PROBLEM REQUIREMENTS: Repeat the data word for word. Do not include the pictures.
Start of SUPPLIED INFORMATION
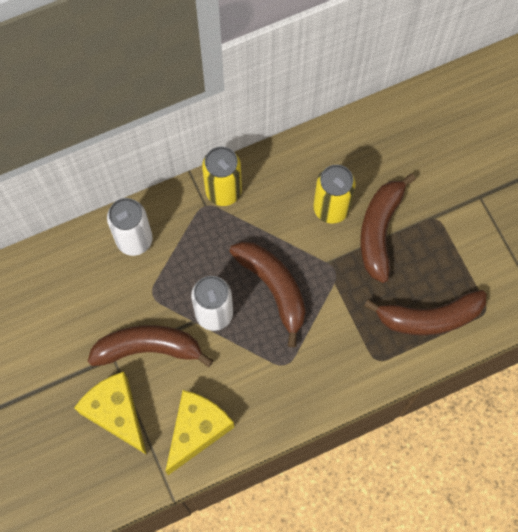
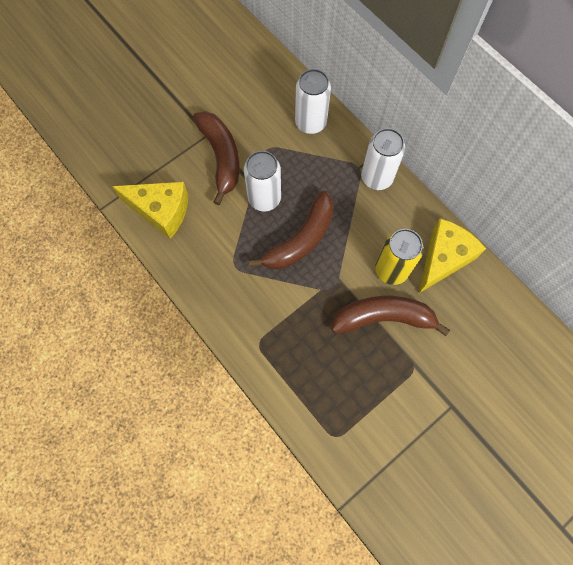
camera: 75 degrees right, 0 degrees up
(116, 413) = (162, 149): yellow cheese -> yellow cheese (443, 259)
(223, 191) = (376, 178): yellow can -> white can
(429, 318) = (312, 382): brown banana -> none

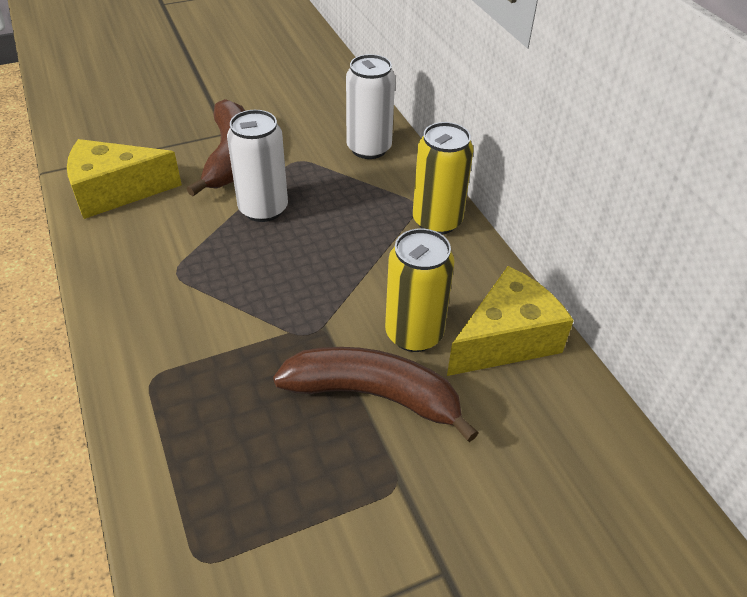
camera: 15 degrees right, 25 degrees down
(161, 211) = (115, 192): yellow cheese -> yellow cheese turned 135 degrees clockwise
(301, 240) = (290, 265): brown banana -> none
(376, 178) = (437, 221): white can -> yellow can

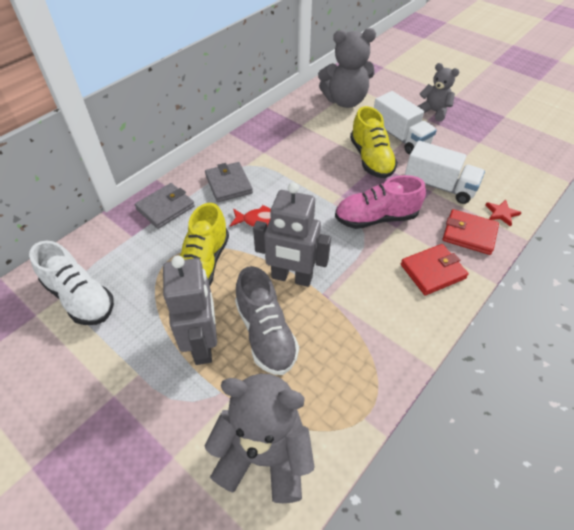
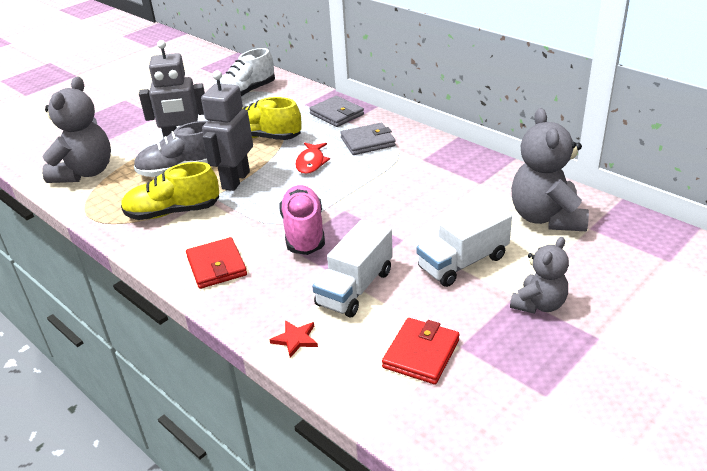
camera: 95 degrees right, 15 degrees down
(371, 159) = (411, 234): yellow shoe -> yellow shoe (173, 212)
(469, 234) = (264, 302): red wallet -> red wallet (421, 354)

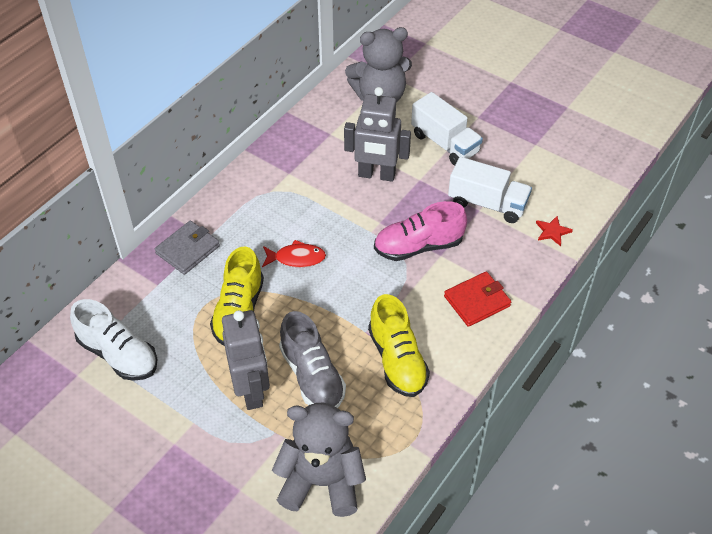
camera: 100 degrees left, 15 degrees up
(235, 180) = (333, 318): grey robot -> grey robot (376, 175)
(368, 142) = (254, 216): grey wallet -> none
(421, 354) = (548, 162): red wallet -> none
(539, 304) = (485, 106): grey teddy bear -> none

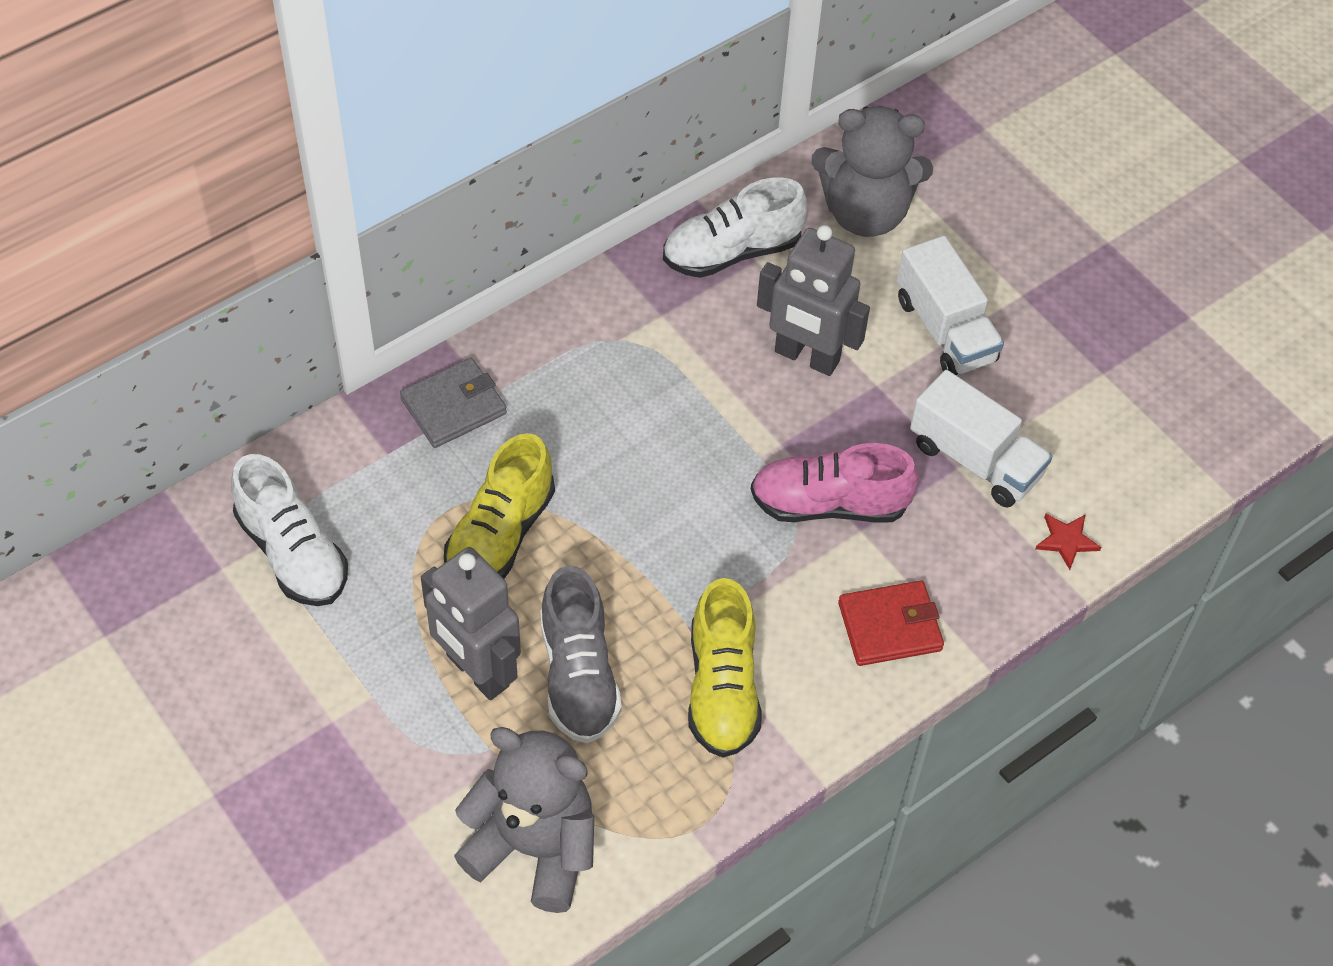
camera: 15 degrees right, 5 degrees up
(252, 390) = (477, 671): grey robot -> grey robot turned 135 degrees clockwise
(296, 258) = (622, 469): red fish -> none
(316, 133) = (732, 252): none -> white shoe

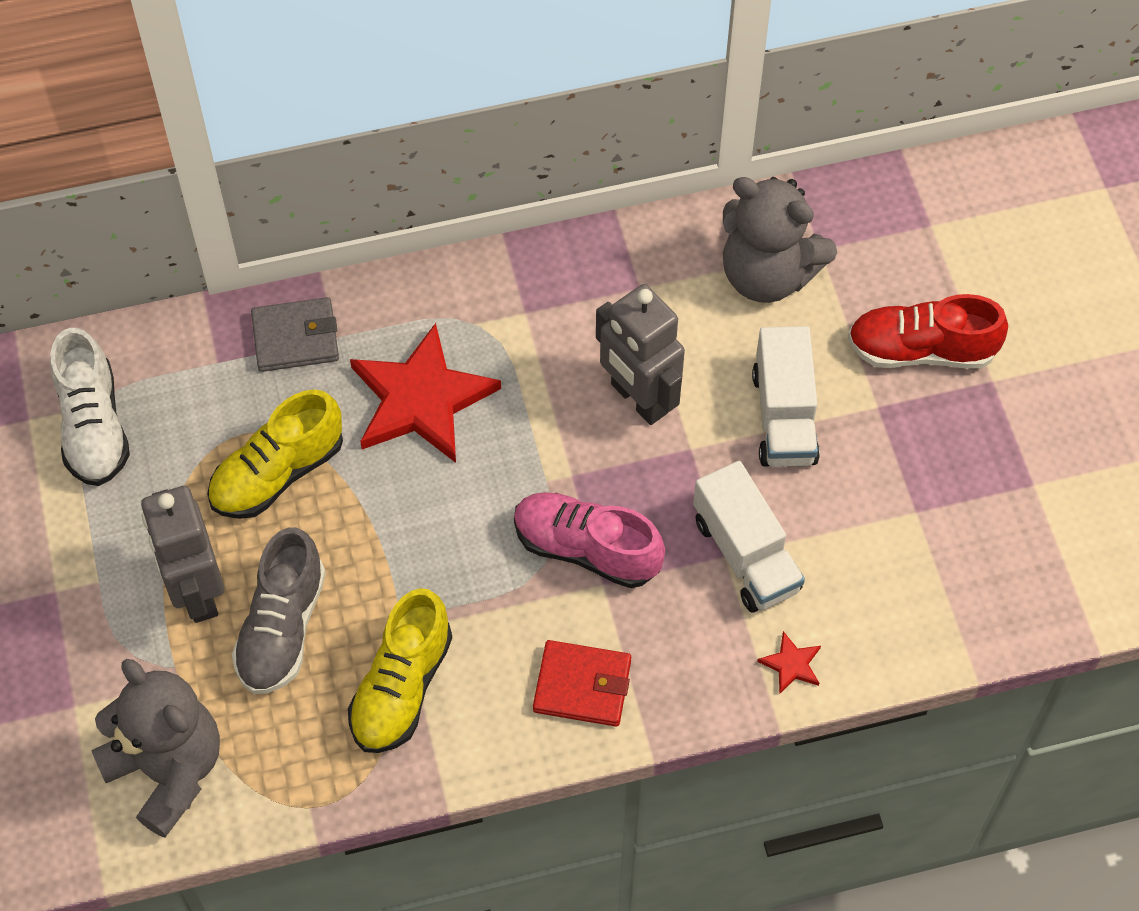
camera: 25 degrees right, 5 degrees up
(604, 422) = (421, 399): none -> red star
(732, 252) = (621, 272): white shoe -> none
(1034, 235) = (921, 350): none -> red shoe

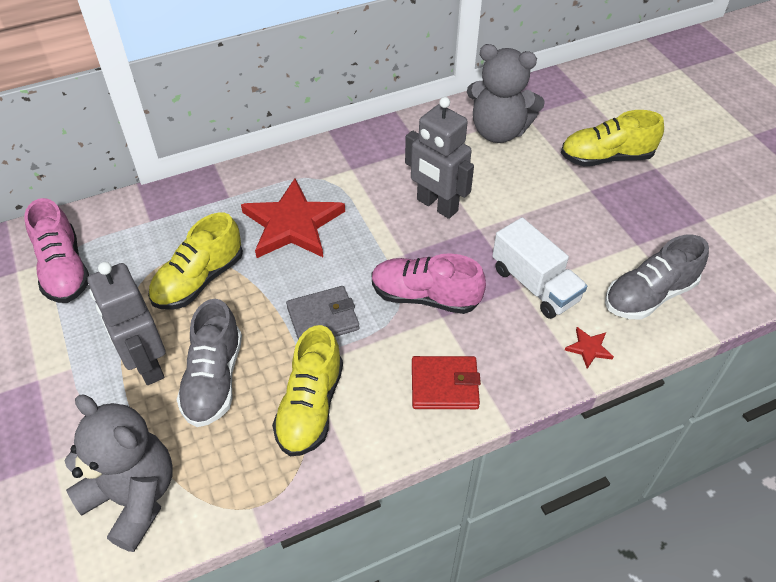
camera: 10 degrees left, 10 degrees down
(93, 426) = (64, 269): white shoe -> pink shoe
(295, 338) = (202, 201): grey wallet -> grey wallet (323, 318)
(784, 417) = (533, 203): white truck -> none
(903, 597) = (649, 295): none -> grey shoe
(921, 350) = (606, 157): red shoe -> yellow shoe

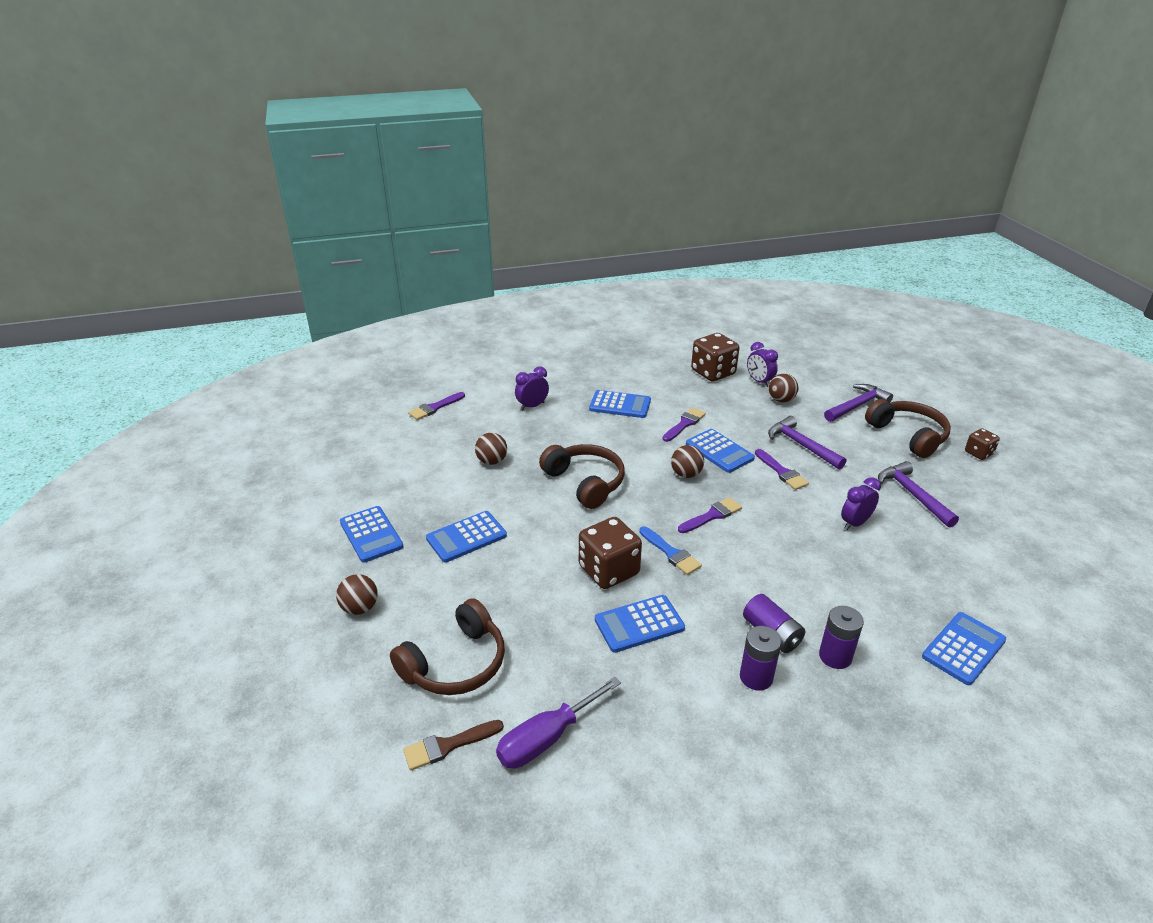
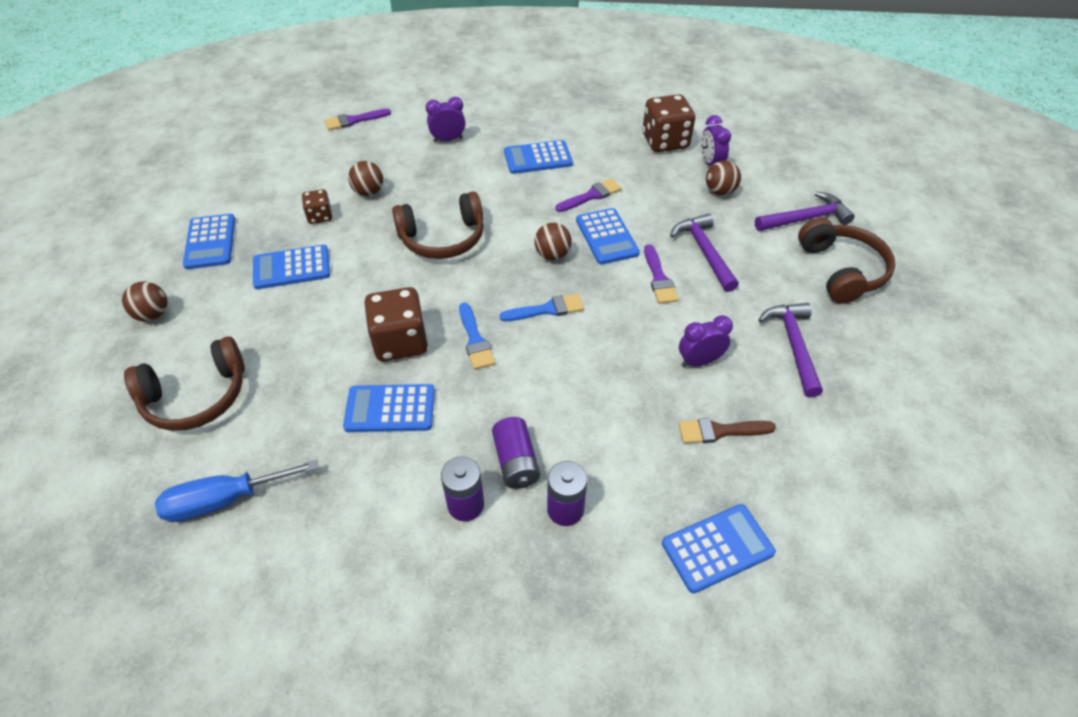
camera: 20 degrees right, 15 degrees up
(448, 745) = (136, 477): brown brush -> brown brush (720, 431)
(546, 738) = (224, 500): purple screwdriver -> blue screwdriver
(585, 482) = (443, 238): brown headphones -> brown headphones turned 90 degrees clockwise
(620, 405) = (538, 158): blue calculator -> blue calculator turned 135 degrees clockwise
(712, 515) = (547, 309): purple brush -> blue brush
(978, 453) = (915, 314): brown dice -> brown dice (320, 216)

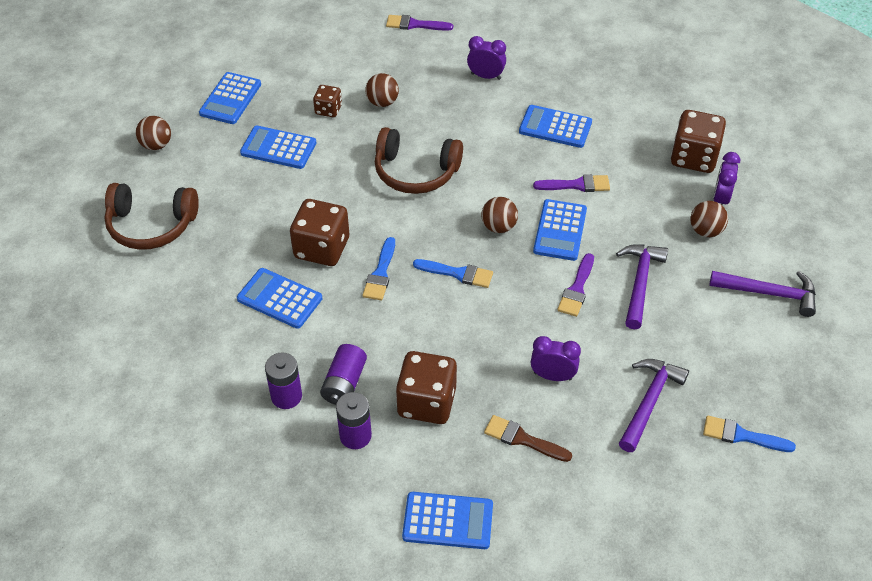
camera: 30 degrees right, 0 degrees up
(224, 500) = (128, 311): blue screwdriver -> none
(608, 440) = (426, 402): none -> brown dice
(841, 270) = (759, 357): brown headphones -> none
(884, 338) = (742, 435): none -> blue brush

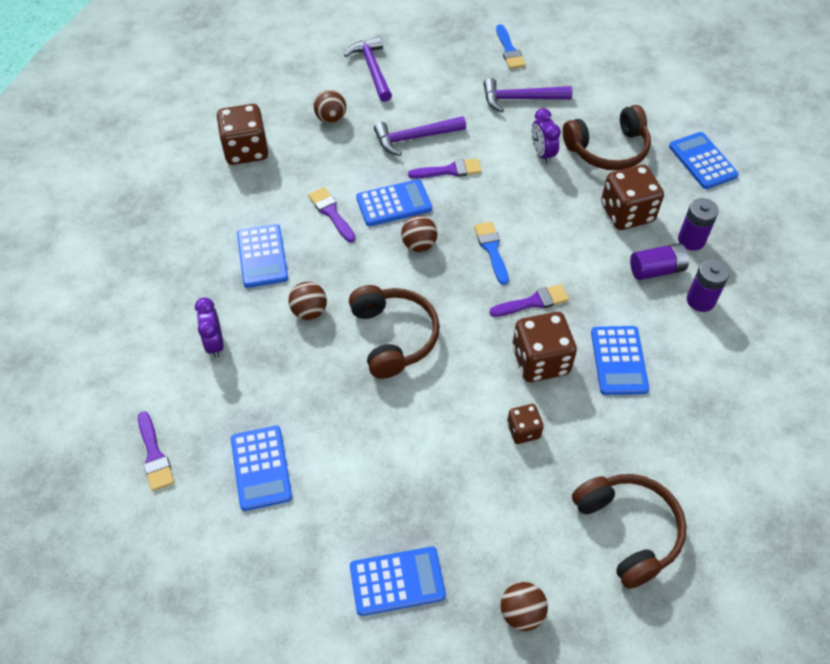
camera: 120 degrees left, 5 degrees up
(278, 148) = (441, 477): blue calculator -> blue calculator (261, 468)
(328, 110) = (353, 463): brown dice -> brown dice (523, 430)
(380, 273) = (533, 302): blue brush -> purple brush
(382, 102) = (310, 417): brown ball -> brown ball (309, 311)
(522, 439) = (608, 149): brown brush -> brown headphones
(720, 199) = (287, 120): purple clock -> none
End of SUPPLIED INFORMATION
RESULT OF THE TASK:
camera: 75 degrees right, 0 degrees up
(116, 413) = (162, 149): yellow cheese -> yellow cheese (443, 259)
(223, 191) = (376, 178): yellow can -> white can
(429, 318) = (312, 382): brown banana -> none

camera: 15 degrees right, 25 degrees down
(161, 211) = (115, 192): yellow cheese -> yellow cheese turned 135 degrees clockwise
(301, 240) = (290, 265): brown banana -> none
(376, 178) = (437, 221): white can -> yellow can

camera: 95 degrees right, 15 degrees down
(371, 159) = (411, 234): yellow shoe -> yellow shoe (173, 212)
(469, 234) = (264, 302): red wallet -> red wallet (421, 354)

camera: 100 degrees left, 15 degrees up
(235, 180) = (333, 318): grey robot -> grey robot (376, 175)
(368, 142) = (254, 216): grey wallet -> none
(421, 354) = (548, 162): red wallet -> none
(539, 304) = (485, 106): grey teddy bear -> none

camera: 15 degrees right, 5 degrees up
(252, 390) = (477, 671): grey robot -> grey robot turned 135 degrees clockwise
(296, 258) = (622, 469): red fish -> none
(316, 133) = (732, 252): none -> white shoe

camera: 25 degrees right, 5 degrees up
(604, 422) = (421, 399): none -> red star
(732, 252) = (621, 272): white shoe -> none
(1034, 235) = (921, 350): none -> red shoe

camera: 10 degrees left, 10 degrees down
(93, 426) = (64, 269): white shoe -> pink shoe
(295, 338) = (202, 201): grey wallet -> grey wallet (323, 318)
(784, 417) = (533, 203): white truck -> none
(903, 597) = (649, 295): none -> grey shoe
(921, 350) = (606, 157): red shoe -> yellow shoe

camera: 20 degrees right, 15 degrees up
(448, 745) = (136, 477): brown brush -> brown brush (720, 431)
(546, 738) = (224, 500): purple screwdriver -> blue screwdriver
(585, 482) = (443, 238): brown headphones -> brown headphones turned 90 degrees clockwise
(620, 405) = (538, 158): blue calculator -> blue calculator turned 135 degrees clockwise
(712, 515) = (547, 309): purple brush -> blue brush
(978, 453) = (915, 314): brown dice -> brown dice (320, 216)

camera: 30 degrees right, 0 degrees up
(224, 500) = (128, 311): blue screwdriver -> none
(608, 440) = (426, 402): none -> brown dice
(841, 270) = (759, 357): brown headphones -> none
(884, 338) = (742, 435): none -> blue brush

camera: 120 degrees left, 5 degrees up
(278, 148) = (441, 477): blue calculator -> blue calculator (261, 468)
(328, 110) = (353, 463): brown dice -> brown dice (523, 430)
(380, 273) = (533, 302): blue brush -> purple brush
(382, 102) = (310, 417): brown ball -> brown ball (309, 311)
(522, 439) = (608, 149): brown brush -> brown headphones
(720, 199) = (287, 120): purple clock -> none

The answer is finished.